### Data shown
━━━━━━━━━━━━━━━━
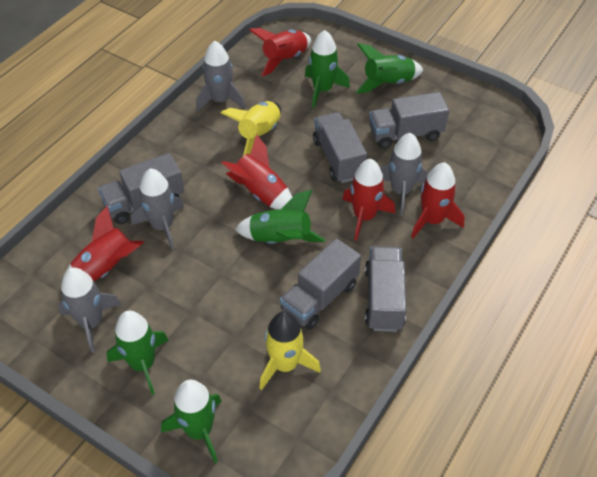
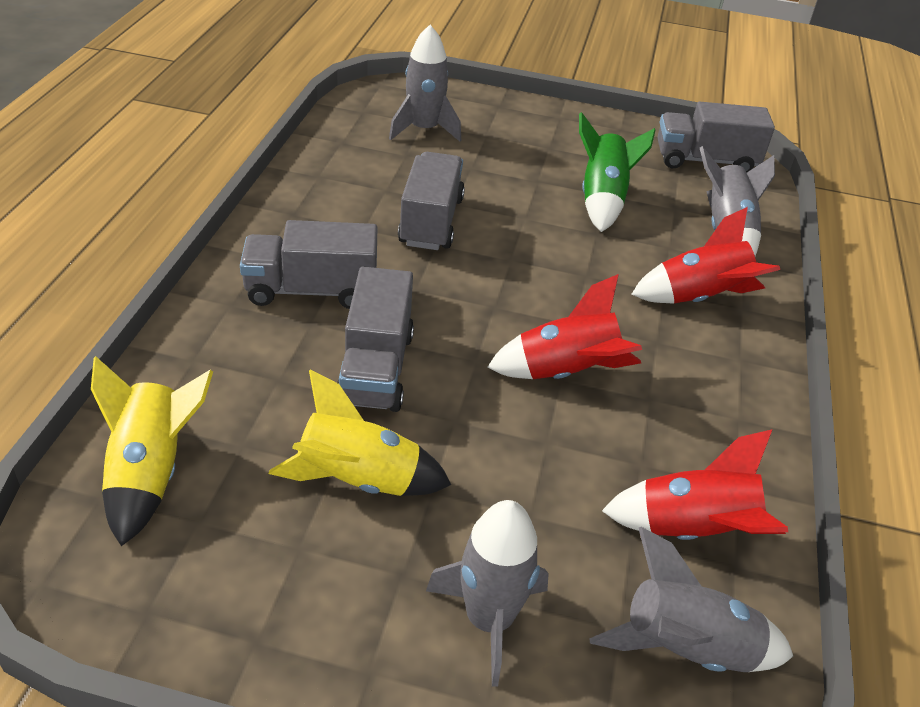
green rocket: [107,311,168,395] [161,380,222,463] [235,190,325,244] [305,30,350,108] [356,43,423,94] = 5 -> [579,112,656,232] = 1
grey truck: [98,153,184,224] [280,238,361,330] [313,112,367,183] [365,246,406,332] [369,92,449,149] = 5 -> [240,220,378,309] [337,267,414,412] [398,152,465,250] [658,102,775,173] = 4
red rocket: [66,205,144,281] [221,134,292,210] [249,28,311,77] [342,159,395,241] [411,162,465,238] = 5 -> [487,274,642,379] [602,429,788,540] [632,207,780,304] = 3

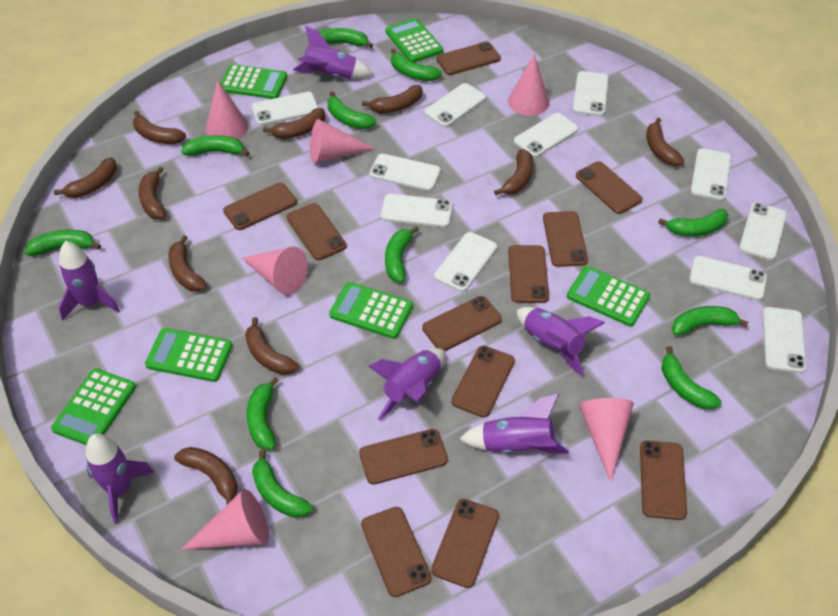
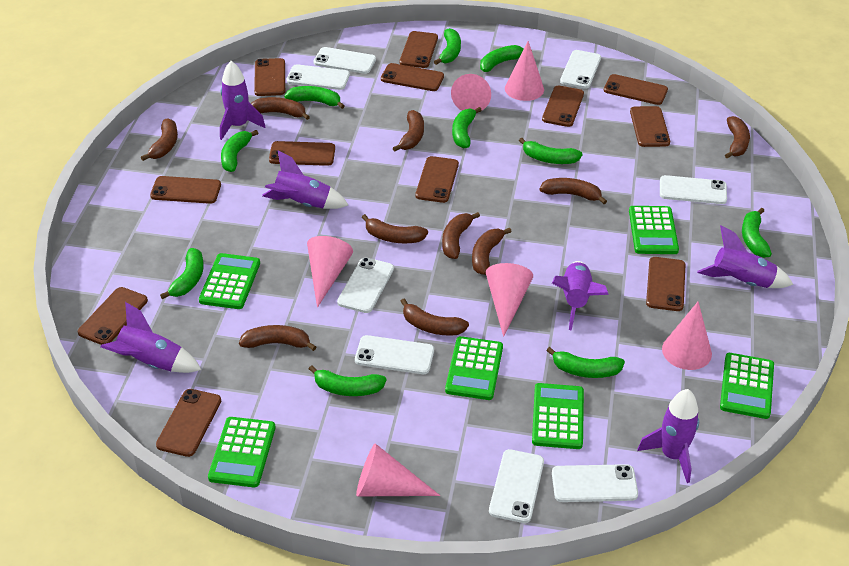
green banana: [25,230,101,256] [181,135,250,156] [247,377,279,450] [252,450,313,518] [318,28,373,48] [327,91,376,129] [385,226,419,282] [391,49,442,81] [658,209,728,236] [661,346,721,410] [672,306,749,336] = 11 -> [160,248,204,299] [221,130,258,172] [284,86,345,109] [309,365,387,396] [434,28,461,65] [452,107,482,148] [480,45,524,72] [519,138,582,164] [546,347,625,378] [742,208,772,258] = 10
white phone: [252,92,318,125] [370,154,441,191] [381,194,453,227] [424,83,486,127] [434,232,497,292] [514,113,579,157] [573,71,609,116] [689,256,767,300] [691,148,731,201] [739,203,787,260] [762,307,807,373] = 11 -> [287,64,350,90] [313,47,376,74] [337,257,394,313] [355,335,434,374] [489,449,544,523] [552,464,638,502] [560,50,601,89] [660,175,727,204] = 8

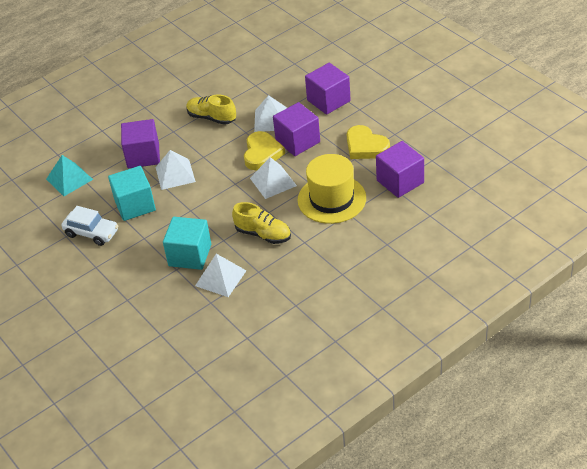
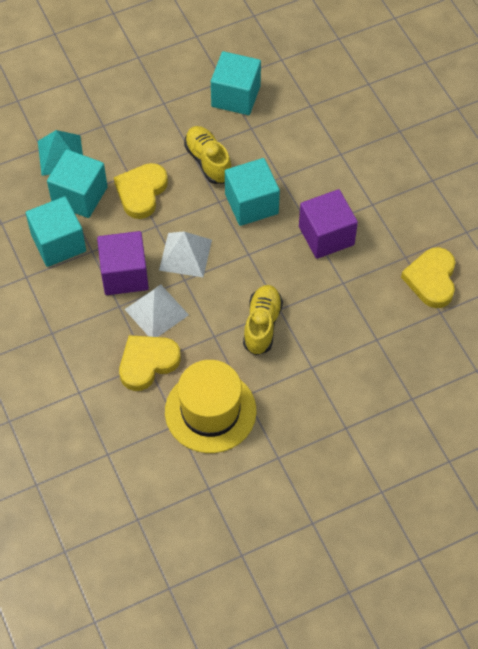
purple cube: [121,119,160,168] [273,102,320,156] [305,63,351,115] [376,141,424,198] = 4 -> [97,231,149,295] [299,189,358,259] = 2
turquoise cube: [108,166,156,221] [163,217,211,270] = 2 -> [26,196,86,267] [47,149,108,218] [211,51,261,115] [225,158,280,226] = 4
white car: [61,206,118,246] = 1 -> none = 0
white pyramid: [156,150,196,190] [195,254,246,297] [250,157,297,199] [254,95,287,132] = 4 -> [124,285,189,337] [159,232,212,277] = 2
yellow heart: [244,131,285,170] [347,125,390,159] = 2 -> [114,163,168,219] [119,335,181,391] [401,247,455,308] = 3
━━━━━━━━━━━━━━━━
### What to do
Copy the data above word for word. Pictures stay out.

### Answer section
green rocket: [107,311,168,395] [161,380,222,463] [235,190,325,244] [305,30,350,108] [356,43,423,94] = 5 -> [579,112,656,232] = 1
grey truck: [98,153,184,224] [280,238,361,330] [313,112,367,183] [365,246,406,332] [369,92,449,149] = 5 -> [240,220,378,309] [337,267,414,412] [398,152,465,250] [658,102,775,173] = 4
red rocket: [66,205,144,281] [221,134,292,210] [249,28,311,77] [342,159,395,241] [411,162,465,238] = 5 -> [487,274,642,379] [602,429,788,540] [632,207,780,304] = 3

green banana: [25,230,101,256] [181,135,250,156] [247,377,279,450] [252,450,313,518] [318,28,373,48] [327,91,376,129] [385,226,419,282] [391,49,442,81] [658,209,728,236] [661,346,721,410] [672,306,749,336] = 11 -> [160,248,204,299] [221,130,258,172] [284,86,345,109] [309,365,387,396] [434,28,461,65] [452,107,482,148] [480,45,524,72] [519,138,582,164] [546,347,625,378] [742,208,772,258] = 10
white phone: [252,92,318,125] [370,154,441,191] [381,194,453,227] [424,83,486,127] [434,232,497,292] [514,113,579,157] [573,71,609,116] [689,256,767,300] [691,148,731,201] [739,203,787,260] [762,307,807,373] = 11 -> [287,64,350,90] [313,47,376,74] [337,257,394,313] [355,335,434,374] [489,449,544,523] [552,464,638,502] [560,50,601,89] [660,175,727,204] = 8

purple cube: [121,119,160,168] [273,102,320,156] [305,63,351,115] [376,141,424,198] = 4 -> [97,231,149,295] [299,189,358,259] = 2
turquoise cube: [108,166,156,221] [163,217,211,270] = 2 -> [26,196,86,267] [47,149,108,218] [211,51,261,115] [225,158,280,226] = 4
white car: [61,206,118,246] = 1 -> none = 0
white pyramid: [156,150,196,190] [195,254,246,297] [250,157,297,199] [254,95,287,132] = 4 -> [124,285,189,337] [159,232,212,277] = 2
yellow heart: [244,131,285,170] [347,125,390,159] = 2 -> [114,163,168,219] [119,335,181,391] [401,247,455,308] = 3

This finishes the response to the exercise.